Data items
# # # # #

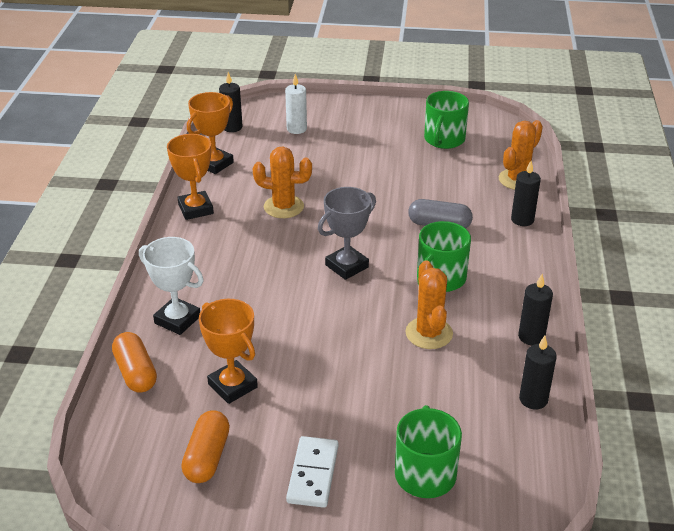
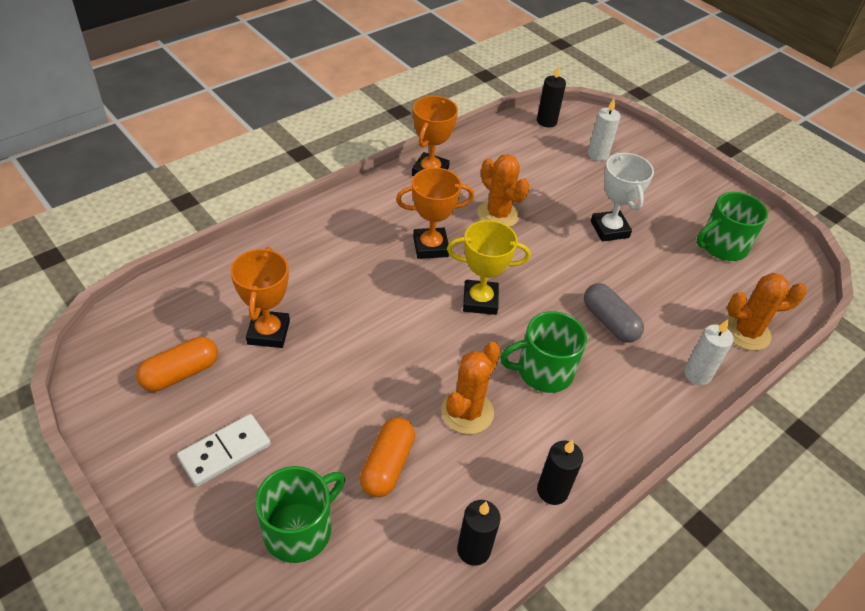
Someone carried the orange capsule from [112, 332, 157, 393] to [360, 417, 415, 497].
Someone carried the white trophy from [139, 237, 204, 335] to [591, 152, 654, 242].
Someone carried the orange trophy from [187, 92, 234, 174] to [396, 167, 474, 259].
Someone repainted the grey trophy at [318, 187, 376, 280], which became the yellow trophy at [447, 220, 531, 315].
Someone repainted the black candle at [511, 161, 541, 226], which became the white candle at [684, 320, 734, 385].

# # # # #

The problem: Copy exactly the lines from the first line of the records above through the line with "Someone carried the white", both included, and nothing else. Pictures stay out.

Response to this task:
Someone carried the orange capsule from [112, 332, 157, 393] to [360, 417, 415, 497].
Someone carried the white trophy from [139, 237, 204, 335] to [591, 152, 654, 242].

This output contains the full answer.